Segment Start: Task material
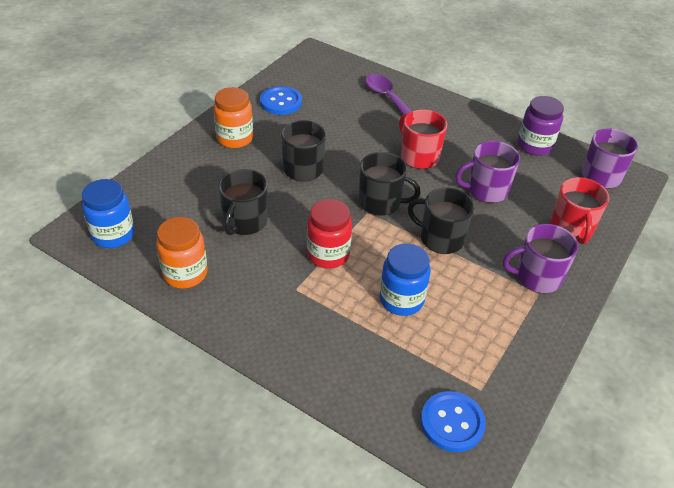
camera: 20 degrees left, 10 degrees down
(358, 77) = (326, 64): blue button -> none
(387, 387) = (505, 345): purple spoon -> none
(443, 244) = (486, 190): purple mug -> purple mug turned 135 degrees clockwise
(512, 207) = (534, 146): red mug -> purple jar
Segment End: Task material
#### Prompt
Your answer must be an exact copy of the entries above, with no pictures in it.

#### Written response
camera: 20 degrees left, 10 degrees down
(358, 77) = (326, 64): blue button -> none
(387, 387) = (505, 345): purple spoon -> none
(443, 244) = (486, 190): purple mug -> purple mug turned 135 degrees clockwise
(512, 207) = (534, 146): red mug -> purple jar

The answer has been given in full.